◆ What is needed: Please reproduce the listing in full, exactly as given.

** Extracted information follows **

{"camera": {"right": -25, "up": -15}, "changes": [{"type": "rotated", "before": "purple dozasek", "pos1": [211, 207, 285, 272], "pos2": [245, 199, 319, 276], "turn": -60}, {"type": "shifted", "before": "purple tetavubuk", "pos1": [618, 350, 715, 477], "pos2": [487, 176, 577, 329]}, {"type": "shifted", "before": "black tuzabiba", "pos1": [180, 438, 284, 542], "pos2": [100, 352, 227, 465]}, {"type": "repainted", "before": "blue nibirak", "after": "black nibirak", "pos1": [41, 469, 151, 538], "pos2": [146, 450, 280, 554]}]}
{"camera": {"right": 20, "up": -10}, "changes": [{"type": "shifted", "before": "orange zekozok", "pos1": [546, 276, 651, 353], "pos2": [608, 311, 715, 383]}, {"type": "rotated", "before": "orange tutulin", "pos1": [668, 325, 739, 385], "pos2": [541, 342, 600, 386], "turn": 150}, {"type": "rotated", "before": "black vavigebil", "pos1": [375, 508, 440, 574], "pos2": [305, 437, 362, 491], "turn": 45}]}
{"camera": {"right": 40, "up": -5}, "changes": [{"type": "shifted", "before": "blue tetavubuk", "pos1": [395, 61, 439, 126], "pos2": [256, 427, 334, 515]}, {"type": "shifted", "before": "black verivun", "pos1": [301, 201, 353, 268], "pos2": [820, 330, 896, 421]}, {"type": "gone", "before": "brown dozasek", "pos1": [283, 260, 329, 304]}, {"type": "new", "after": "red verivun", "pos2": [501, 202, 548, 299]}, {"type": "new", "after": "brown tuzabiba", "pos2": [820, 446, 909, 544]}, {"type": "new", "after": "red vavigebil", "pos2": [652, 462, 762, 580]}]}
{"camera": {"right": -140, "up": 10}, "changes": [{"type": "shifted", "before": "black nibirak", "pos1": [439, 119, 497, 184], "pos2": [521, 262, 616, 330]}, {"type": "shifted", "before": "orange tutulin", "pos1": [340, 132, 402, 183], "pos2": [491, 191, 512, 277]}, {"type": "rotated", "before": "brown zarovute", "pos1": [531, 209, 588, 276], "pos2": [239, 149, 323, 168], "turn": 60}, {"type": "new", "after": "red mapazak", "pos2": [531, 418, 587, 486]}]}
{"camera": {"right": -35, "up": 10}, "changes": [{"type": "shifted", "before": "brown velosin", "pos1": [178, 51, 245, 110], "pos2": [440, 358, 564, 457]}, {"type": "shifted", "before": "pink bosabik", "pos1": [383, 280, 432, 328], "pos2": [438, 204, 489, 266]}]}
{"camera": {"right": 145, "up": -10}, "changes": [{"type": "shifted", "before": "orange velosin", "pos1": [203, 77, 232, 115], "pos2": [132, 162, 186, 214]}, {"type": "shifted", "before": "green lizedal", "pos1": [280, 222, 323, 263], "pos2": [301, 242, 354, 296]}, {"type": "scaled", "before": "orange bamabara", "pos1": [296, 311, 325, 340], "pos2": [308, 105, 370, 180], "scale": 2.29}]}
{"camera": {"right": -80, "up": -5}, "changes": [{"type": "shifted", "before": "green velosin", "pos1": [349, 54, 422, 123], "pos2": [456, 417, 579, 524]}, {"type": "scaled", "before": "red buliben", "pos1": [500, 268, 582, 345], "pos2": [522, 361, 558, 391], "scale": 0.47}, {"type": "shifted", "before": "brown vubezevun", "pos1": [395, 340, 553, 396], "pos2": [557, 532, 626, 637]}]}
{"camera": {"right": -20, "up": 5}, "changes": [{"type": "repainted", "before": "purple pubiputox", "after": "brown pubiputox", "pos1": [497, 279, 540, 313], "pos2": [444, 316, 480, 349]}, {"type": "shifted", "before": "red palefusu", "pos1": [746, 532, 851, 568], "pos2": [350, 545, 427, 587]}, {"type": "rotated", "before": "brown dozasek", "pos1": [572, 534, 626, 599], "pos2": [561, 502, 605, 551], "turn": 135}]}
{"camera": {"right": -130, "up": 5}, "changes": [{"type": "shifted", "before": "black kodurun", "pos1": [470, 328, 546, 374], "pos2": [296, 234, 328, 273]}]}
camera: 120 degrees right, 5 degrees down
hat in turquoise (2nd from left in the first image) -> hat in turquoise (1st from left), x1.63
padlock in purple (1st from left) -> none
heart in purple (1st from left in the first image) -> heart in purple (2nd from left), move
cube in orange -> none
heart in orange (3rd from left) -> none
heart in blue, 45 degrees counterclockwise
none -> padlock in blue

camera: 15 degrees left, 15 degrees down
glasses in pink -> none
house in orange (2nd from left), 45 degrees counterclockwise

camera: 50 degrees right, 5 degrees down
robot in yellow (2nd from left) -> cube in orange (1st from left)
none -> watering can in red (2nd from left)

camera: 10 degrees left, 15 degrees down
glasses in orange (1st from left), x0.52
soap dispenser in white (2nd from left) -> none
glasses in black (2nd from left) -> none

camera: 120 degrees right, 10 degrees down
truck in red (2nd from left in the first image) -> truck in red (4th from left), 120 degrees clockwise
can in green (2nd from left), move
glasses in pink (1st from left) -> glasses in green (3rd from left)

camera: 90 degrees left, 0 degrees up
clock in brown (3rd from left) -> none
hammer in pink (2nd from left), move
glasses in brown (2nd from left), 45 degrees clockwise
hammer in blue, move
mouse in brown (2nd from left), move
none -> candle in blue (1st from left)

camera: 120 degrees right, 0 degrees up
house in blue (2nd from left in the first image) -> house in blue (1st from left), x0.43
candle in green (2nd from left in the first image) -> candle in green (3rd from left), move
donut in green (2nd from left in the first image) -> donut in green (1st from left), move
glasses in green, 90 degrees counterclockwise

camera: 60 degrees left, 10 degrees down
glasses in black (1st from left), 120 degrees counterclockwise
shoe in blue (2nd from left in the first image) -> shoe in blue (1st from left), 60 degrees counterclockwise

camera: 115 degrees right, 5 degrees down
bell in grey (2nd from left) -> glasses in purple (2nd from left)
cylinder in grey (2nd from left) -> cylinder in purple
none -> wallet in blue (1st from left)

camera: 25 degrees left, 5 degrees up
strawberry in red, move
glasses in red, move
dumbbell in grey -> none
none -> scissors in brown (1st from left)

** End of Extracted information **

◆ Task result:
{"camera": {"right": -25, "up": -15}, "changes": [{"type": "rotated", "before": "purple dozasek", "pos1": [211, 207, 285, 272], "pos2": [245, 199, 319, 276], "turn": -60}, {"type": "shifted", "before": "purple tetavubuk", "pos1": [618, 350, 715, 477], "pos2": [487, 176, 577, 329]}, {"type": "shifted", "before": "black tuzabiba", "pos1": [180, 438, 284, 542], "pos2": [100, 352, 227, 465]}, {"type": "repainted", "before": "blue nibirak", "after": "black nibirak", "pos1": [41, 469, 151, 538], "pos2": [146, 450, 280, 554]}]}
{"camera": {"right": 20, "up": -10}, "changes": [{"type": "shifted", "before": "orange zekozok", "pos1": [546, 276, 651, 353], "pos2": [608, 311, 715, 383]}, {"type": "rotated", "before": "orange tutulin", "pos1": [668, 325, 739, 385], "pos2": [541, 342, 600, 386], "turn": 150}, {"type": "rotated", "before": "black vavigebil", "pos1": [375, 508, 440, 574], "pos2": [305, 437, 362, 491], "turn": 45}]}
{"camera": {"right": 40, "up": -5}, "changes": [{"type": "shifted", "before": "blue tetavubuk", "pos1": [395, 61, 439, 126], "pos2": [256, 427, 334, 515]}, {"type": "shifted", "before": "black verivun", "pos1": [301, 201, 353, 268], "pos2": [820, 330, 896, 421]}, {"type": "gone", "before": "brown dozasek", "pos1": [283, 260, 329, 304]}, {"type": "new", "after": "red verivun", "pos2": [501, 202, 548, 299]}, {"type": "new", "after": "brown tuzabiba", "pos2": [820, 446, 909, 544]}, {"type": "new", "after": "red vavigebil", "pos2": [652, 462, 762, 580]}]}
{"camera": {"right": -140, "up": 10}, "changes": [{"type": "shifted", "before": "black nibirak", "pos1": [439, 119, 497, 184], "pos2": [521, 262, 616, 330]}, {"type": "shifted", "before": "orange tutulin", "pos1": [340, 132, 402, 183], "pos2": [491, 191, 512, 277]}, {"type": "rotated", "before": "brown zarovute", "pos1": [531, 209, 588, 276], "pos2": [239, 149, 323, 168], "turn": 60}, {"type": "new", "after": "red mapazak", "pos2": [531, 418, 587, 486]}]}
{"camera": {"right": -35, "up": 10}, "changes": [{"type": "shifted", "before": "brown velosin", "pos1": [178, 51, 245, 110], "pos2": [440, 358, 564, 457]}, {"type": "shifted", "before": "pink bosabik", "pos1": [383, 280, 432, 328], "pos2": [438, 204, 489, 266]}]}
{"camera": {"right": 145, "up": -10}, "changes": [{"type": "shifted", "before": "orange velosin", "pos1": [203, 77, 232, 115], "pos2": [132, 162, 186, 214]}, {"type": "shifted", "before": "green lizedal", "pos1": [280, 222, 323, 263], "pos2": [301, 242, 354, 296]}, {"type": "scaled", "before": "orange bamabara", "pos1": [296, 311, 325, 340], "pos2": [308, 105, 370, 180], "scale": 2.29}]}
{"camera": {"right": -80, "up": -5}, "changes": [{"type": "shifted", "before": "green velosin", "pos1": [349, 54, 422, 123], "pos2": [456, 417, 579, 524]}, {"type": "scaled", "before": "red buliben", "pos1": [500, 268, 582, 345], "pos2": [522, 361, 558, 391], "scale": 0.47}, {"type": "shifted", "before": "brown vubezevun", "pos1": [395, 340, 553, 396], "pos2": [557, 532, 626, 637]}]}
{"camera": {"right": -20, "up": 5}, "changes": [{"type": "repainted", "before": "purple pubiputox", "after": "brown pubiputox", "pos1": [497, 279, 540, 313], "pos2": [444, 316, 480, 349]}, {"type": "shifted", "before": "red palefusu", "pos1": [746, 532, 851, 568], "pos2": [350, 545, 427, 587]}, {"type": "rotated", "before": "brown dozasek", "pos1": [572, 534, 626, 599], "pos2": [561, 502, 605, 551], "turn": 135}]}
{"camera": {"right": -130, "up": 5}, "changes": [{"type": "shifted", "before": "black kodurun", "pos1": [470, 328, 546, 374], "pos2": [296, 234, 328, 273]}]}
camera: 120 degrees right, 5 degrees down
hat in turquoise (2nd from left in the first image) -> hat in turquoise (1st from left), x1.63
padlock in purple (1st from left) -> none
heart in purple (1st from left in the first image) -> heart in purple (2nd from left), move
cube in orange -> none
heart in orange (3rd from left) -> none
heart in blue, 45 degrees counterclockwise
none -> padlock in blue

camera: 15 degrees left, 15 degrees down
glasses in pink -> none
house in orange (2nd from left), 45 degrees counterclockwise

camera: 50 degrees right, 5 degrees down
robot in yellow (2nd from left) -> cube in orange (1st from left)
none -> watering can in red (2nd from left)

camera: 10 degrees left, 15 degrees down
glasses in orange (1st from left), x0.52
soap dispenser in white (2nd from left) -> none
glasses in black (2nd from left) -> none

camera: 120 degrees right, 10 degrees down
truck in red (2nd from left in the first image) -> truck in red (4th from left), 120 degrees clockwise
can in green (2nd from left), move
glasses in pink (1st from left) -> glasses in green (3rd from left)

camera: 90 degrees left, 0 degrees up
clock in brown (3rd from left) -> none
hammer in pink (2nd from left), move
glasses in brown (2nd from left), 45 degrees clockwise
hammer in blue, move
mouse in brown (2nd from left), move
none -> candle in blue (1st from left)

camera: 120 degrees right, 0 degrees up
house in blue (2nd from left in the first image) -> house in blue (1st from left), x0.43
candle in green (2nd from left in the first image) -> candle in green (3rd from left), move
donut in green (2nd from left in the first image) -> donut in green (1st from left), move
glasses in green, 90 degrees counterclockwise

camera: 60 degrees left, 10 degrees down
glasses in black (1st from left), 120 degrees counterclockwise
shoe in blue (2nd from left in the first image) -> shoe in blue (1st from left), 60 degrees counterclockwise

camera: 115 degrees right, 5 degrees down
bell in grey (2nd from left) -> glasses in purple (2nd from left)
cylinder in grey (2nd from left) -> cylinder in purple
none -> wallet in blue (1st from left)

camera: 25 degrees left, 5 degrees up
strawberry in red, move
glasses in red, move
dumbbell in grey -> none
none -> scissors in brown (1st from left)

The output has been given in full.